◆ **Input data**:

◇ ◇ ◇

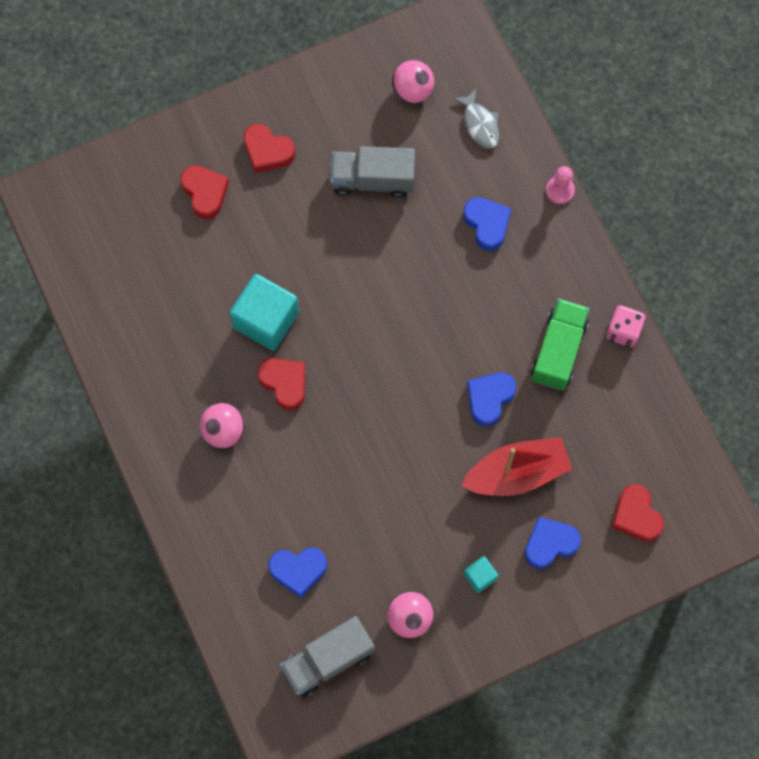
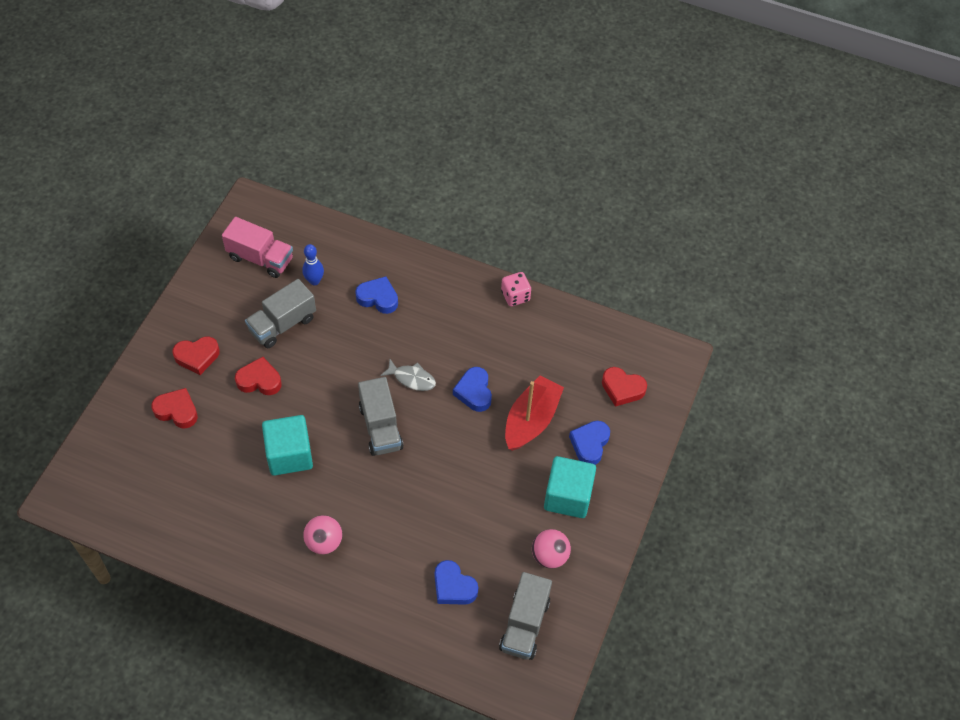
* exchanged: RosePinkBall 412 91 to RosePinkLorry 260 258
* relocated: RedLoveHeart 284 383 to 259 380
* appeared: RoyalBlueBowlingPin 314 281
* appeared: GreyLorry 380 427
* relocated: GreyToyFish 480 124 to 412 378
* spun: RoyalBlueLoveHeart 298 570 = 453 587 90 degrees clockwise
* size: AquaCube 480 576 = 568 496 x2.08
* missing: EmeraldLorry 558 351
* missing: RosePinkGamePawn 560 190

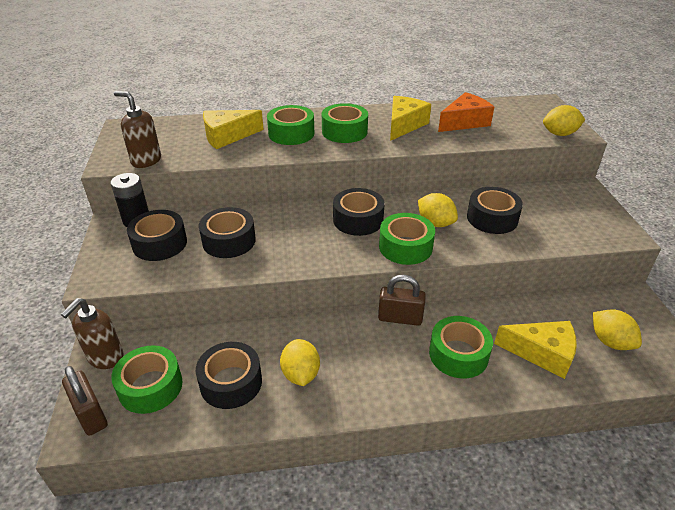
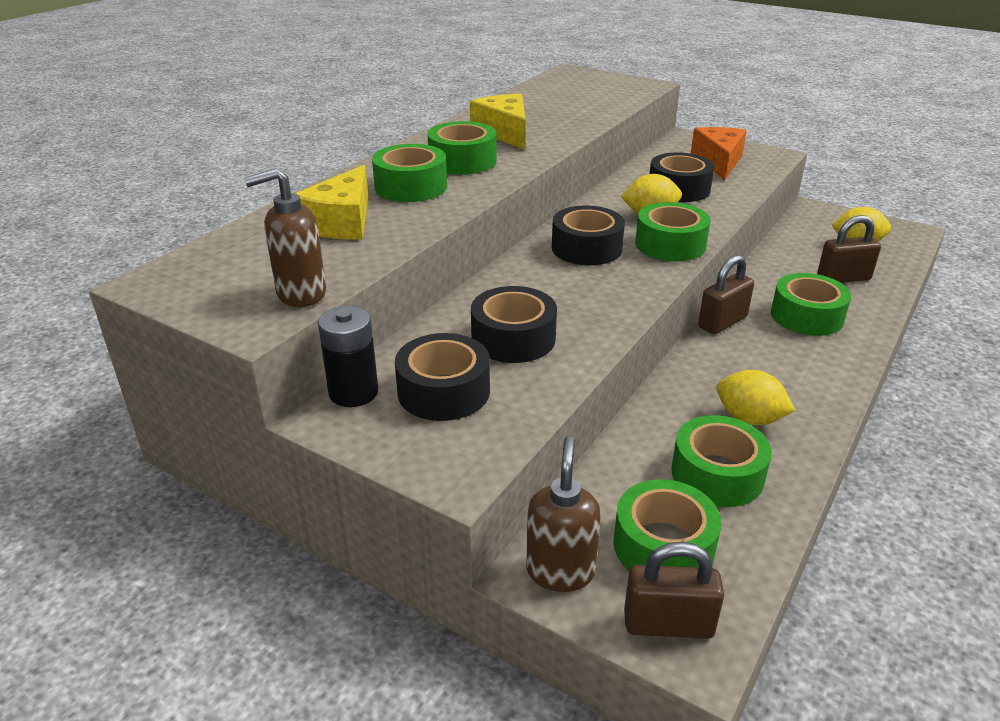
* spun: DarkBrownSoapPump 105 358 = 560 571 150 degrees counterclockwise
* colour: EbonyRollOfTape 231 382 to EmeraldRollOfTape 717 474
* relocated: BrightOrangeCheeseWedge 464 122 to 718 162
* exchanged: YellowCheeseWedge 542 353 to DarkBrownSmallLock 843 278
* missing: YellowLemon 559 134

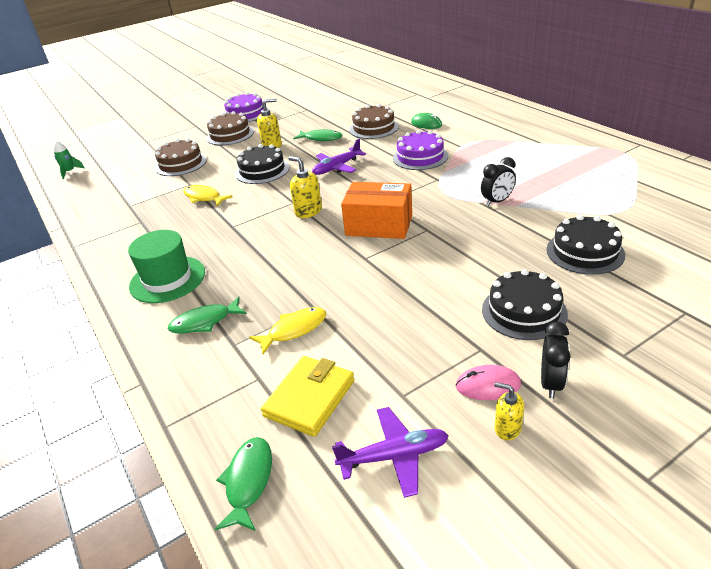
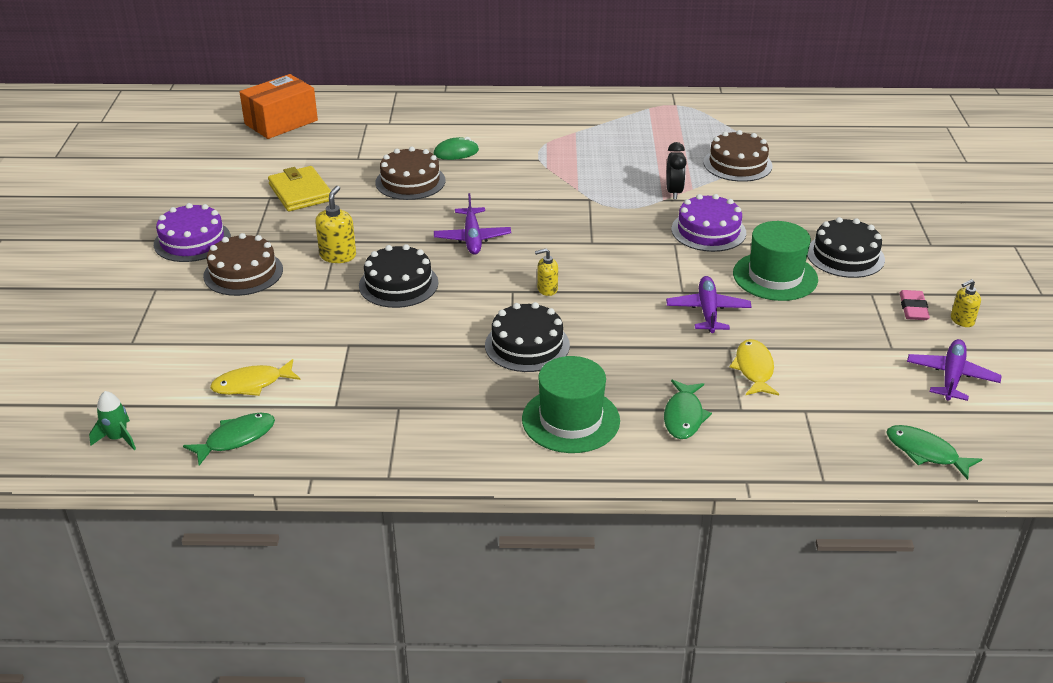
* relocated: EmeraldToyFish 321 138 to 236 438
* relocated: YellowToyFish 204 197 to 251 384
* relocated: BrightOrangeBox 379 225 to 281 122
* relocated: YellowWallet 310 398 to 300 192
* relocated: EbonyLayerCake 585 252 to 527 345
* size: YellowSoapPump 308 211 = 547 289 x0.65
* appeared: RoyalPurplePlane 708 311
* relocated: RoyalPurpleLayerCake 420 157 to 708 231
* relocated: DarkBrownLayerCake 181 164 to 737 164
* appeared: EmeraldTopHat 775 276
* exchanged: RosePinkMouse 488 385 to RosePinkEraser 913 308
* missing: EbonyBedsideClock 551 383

◇ ◇ ◇

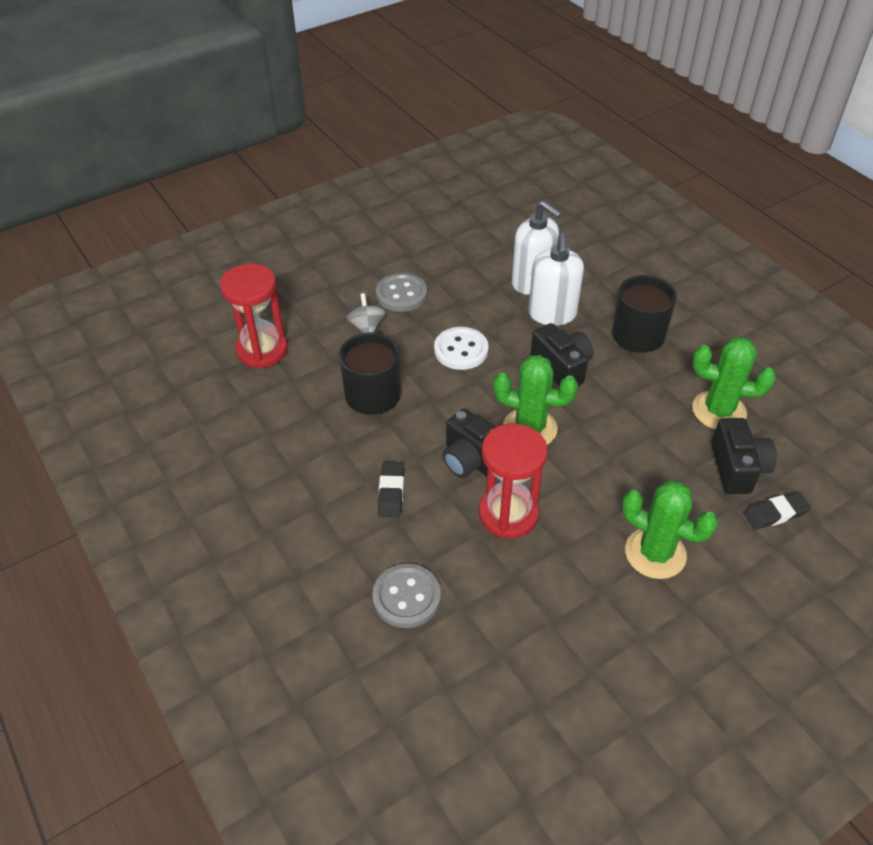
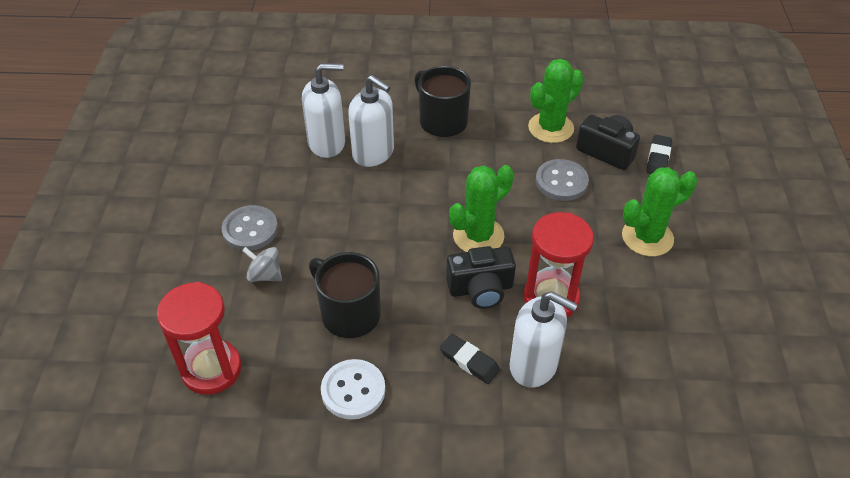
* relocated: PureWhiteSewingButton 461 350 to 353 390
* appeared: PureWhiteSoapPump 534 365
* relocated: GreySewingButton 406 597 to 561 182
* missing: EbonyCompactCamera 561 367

◇ ◇ ◇

Above are the entries. Copy exactly the part that opens with the line containing "RoyalPurplePlane 708 311" and closes with the line containing "EbonyBedsideClock 551 383", and no more.

◆ **Solution to this problem**:
* appeared: RoyalPurplePlane 708 311
* relocated: RoyalPurpleLayerCake 420 157 to 708 231
* relocated: DarkBrownLayerCake 181 164 to 737 164
* appeared: EmeraldTopHat 775 276
* exchanged: RosePinkMouse 488 385 to RosePinkEraser 913 308
* missing: EbonyBedsideClock 551 383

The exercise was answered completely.